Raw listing
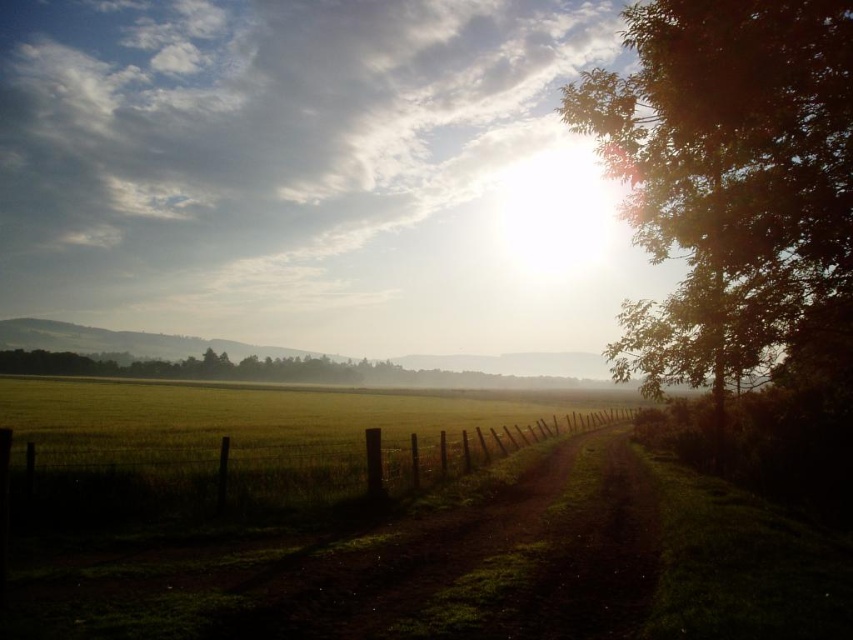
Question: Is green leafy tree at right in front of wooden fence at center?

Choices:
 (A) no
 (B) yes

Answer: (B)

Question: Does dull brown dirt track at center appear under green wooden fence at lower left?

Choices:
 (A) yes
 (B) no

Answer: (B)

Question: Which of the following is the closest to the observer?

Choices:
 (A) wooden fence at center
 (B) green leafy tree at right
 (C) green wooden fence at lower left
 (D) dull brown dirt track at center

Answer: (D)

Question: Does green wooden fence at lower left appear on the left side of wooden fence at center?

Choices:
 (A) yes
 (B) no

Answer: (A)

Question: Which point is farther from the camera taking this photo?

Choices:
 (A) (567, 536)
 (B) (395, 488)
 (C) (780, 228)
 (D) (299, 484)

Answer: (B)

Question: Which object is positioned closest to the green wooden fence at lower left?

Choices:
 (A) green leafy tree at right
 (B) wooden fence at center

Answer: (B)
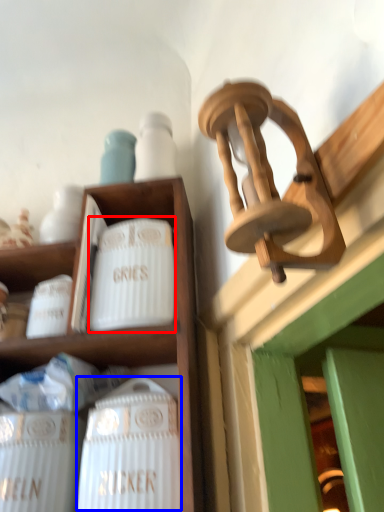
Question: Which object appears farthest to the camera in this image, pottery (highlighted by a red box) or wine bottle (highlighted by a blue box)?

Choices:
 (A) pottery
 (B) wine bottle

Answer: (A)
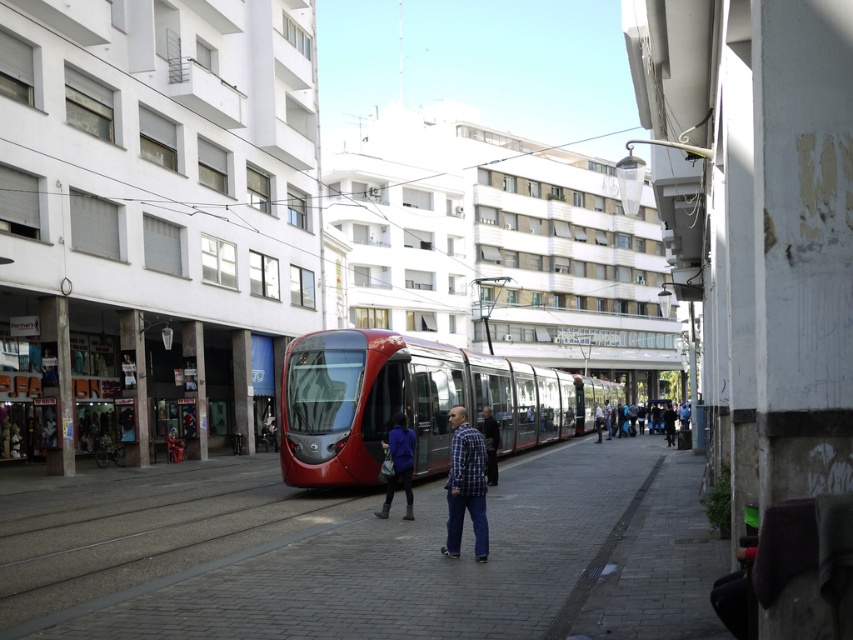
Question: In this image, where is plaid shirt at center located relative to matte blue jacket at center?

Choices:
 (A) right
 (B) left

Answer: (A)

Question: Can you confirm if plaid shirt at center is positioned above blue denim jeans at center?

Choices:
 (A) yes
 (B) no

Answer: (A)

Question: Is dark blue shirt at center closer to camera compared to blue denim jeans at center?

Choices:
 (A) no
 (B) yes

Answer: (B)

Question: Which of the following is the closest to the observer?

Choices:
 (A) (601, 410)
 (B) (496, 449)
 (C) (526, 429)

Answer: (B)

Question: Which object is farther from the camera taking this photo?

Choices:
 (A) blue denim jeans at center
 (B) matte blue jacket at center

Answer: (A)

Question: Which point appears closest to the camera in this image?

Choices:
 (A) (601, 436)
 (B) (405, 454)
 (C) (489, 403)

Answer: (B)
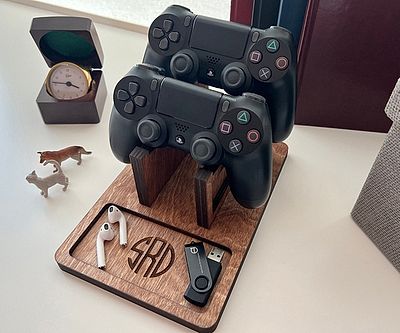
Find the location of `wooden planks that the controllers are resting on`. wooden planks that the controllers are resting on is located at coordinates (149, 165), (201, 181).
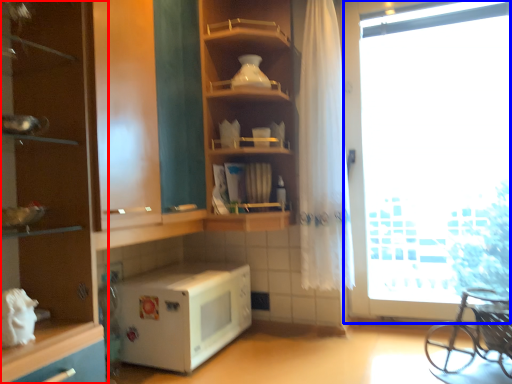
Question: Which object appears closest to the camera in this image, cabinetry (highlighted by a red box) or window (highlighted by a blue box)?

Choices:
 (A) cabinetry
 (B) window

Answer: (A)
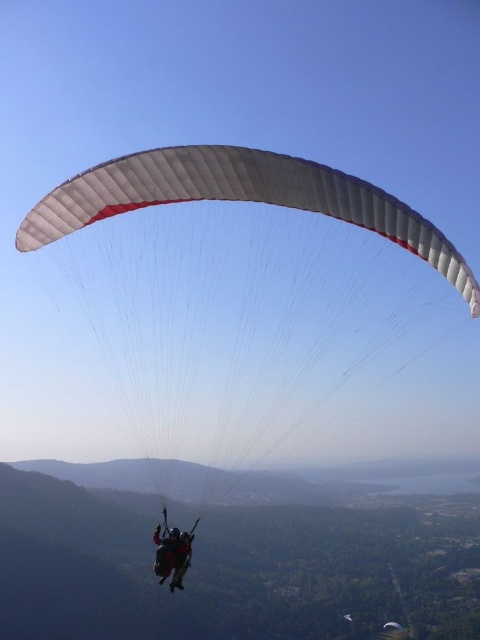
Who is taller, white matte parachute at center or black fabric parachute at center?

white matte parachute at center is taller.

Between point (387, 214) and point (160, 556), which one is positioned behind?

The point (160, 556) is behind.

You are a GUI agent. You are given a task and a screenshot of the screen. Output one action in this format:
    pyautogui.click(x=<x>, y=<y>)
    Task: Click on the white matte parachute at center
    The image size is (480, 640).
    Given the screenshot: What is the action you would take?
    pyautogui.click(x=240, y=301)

...

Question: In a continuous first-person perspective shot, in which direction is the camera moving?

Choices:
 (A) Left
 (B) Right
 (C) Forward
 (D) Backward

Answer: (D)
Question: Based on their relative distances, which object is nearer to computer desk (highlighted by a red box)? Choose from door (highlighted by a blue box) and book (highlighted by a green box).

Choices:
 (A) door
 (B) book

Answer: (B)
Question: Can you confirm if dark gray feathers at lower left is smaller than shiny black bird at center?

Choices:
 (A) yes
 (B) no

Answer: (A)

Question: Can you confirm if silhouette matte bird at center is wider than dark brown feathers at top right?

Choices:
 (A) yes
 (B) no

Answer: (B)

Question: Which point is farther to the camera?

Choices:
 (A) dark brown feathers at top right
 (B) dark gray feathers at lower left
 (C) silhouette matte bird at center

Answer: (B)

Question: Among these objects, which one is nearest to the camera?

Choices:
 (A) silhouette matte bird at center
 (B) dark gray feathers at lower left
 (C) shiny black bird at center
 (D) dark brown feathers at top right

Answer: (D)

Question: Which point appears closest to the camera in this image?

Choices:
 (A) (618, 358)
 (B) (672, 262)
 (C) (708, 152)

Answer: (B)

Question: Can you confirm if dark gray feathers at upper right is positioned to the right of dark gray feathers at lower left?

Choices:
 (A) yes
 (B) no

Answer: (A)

--

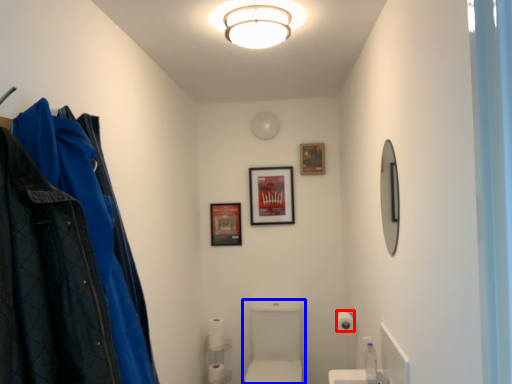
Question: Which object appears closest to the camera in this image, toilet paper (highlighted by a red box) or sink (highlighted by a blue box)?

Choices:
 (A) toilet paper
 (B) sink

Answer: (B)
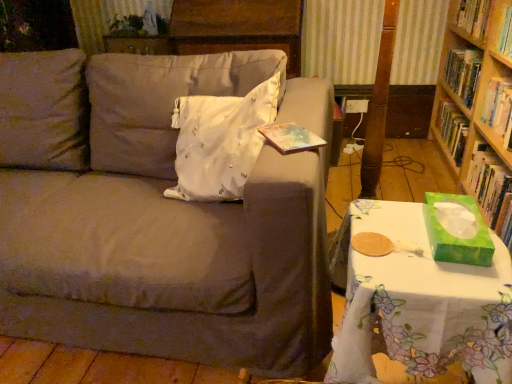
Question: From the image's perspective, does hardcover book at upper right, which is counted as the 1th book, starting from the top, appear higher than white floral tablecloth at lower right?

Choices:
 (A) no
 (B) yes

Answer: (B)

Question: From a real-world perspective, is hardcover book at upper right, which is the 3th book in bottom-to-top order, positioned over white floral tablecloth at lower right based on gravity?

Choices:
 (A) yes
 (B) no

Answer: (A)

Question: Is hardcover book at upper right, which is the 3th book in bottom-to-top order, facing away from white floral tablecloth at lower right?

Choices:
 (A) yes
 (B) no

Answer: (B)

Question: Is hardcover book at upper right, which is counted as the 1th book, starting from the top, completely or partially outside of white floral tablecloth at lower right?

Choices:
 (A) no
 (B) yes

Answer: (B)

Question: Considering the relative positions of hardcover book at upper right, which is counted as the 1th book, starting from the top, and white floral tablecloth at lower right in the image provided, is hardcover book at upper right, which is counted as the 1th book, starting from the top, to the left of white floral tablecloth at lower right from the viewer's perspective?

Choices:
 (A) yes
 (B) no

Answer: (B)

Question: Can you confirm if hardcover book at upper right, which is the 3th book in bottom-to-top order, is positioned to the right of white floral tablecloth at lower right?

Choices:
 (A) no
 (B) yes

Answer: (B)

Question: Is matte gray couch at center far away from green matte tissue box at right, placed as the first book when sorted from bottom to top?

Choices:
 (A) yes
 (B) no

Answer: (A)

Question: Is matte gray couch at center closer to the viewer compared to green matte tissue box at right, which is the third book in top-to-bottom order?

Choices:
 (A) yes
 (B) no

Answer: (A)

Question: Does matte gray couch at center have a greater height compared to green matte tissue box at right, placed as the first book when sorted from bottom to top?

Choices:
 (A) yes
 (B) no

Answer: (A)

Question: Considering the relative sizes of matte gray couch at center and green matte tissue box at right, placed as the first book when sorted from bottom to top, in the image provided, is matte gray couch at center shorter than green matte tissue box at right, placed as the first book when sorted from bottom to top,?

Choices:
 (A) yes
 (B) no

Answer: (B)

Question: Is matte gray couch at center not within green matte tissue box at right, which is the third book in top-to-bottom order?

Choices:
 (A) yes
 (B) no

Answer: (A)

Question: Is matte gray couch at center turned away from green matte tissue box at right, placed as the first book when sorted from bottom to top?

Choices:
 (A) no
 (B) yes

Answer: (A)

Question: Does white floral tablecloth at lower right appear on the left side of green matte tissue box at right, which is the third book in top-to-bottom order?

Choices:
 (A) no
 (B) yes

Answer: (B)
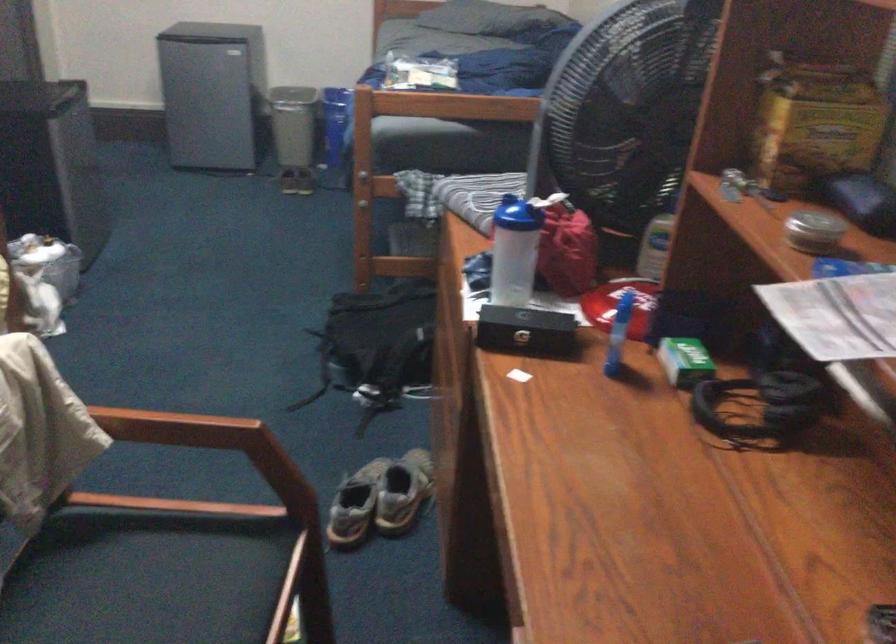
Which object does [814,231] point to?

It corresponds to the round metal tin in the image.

### WHAT TO DO:
Return every line of the listing above that contains the word "farther".

### OUTPUT FOR THIS EXERCISE:
Question: Which point is farther from the camera taking this photo?
Question: Which object is farther from the camera taking this photo?
Question: Which point is farther to the camera?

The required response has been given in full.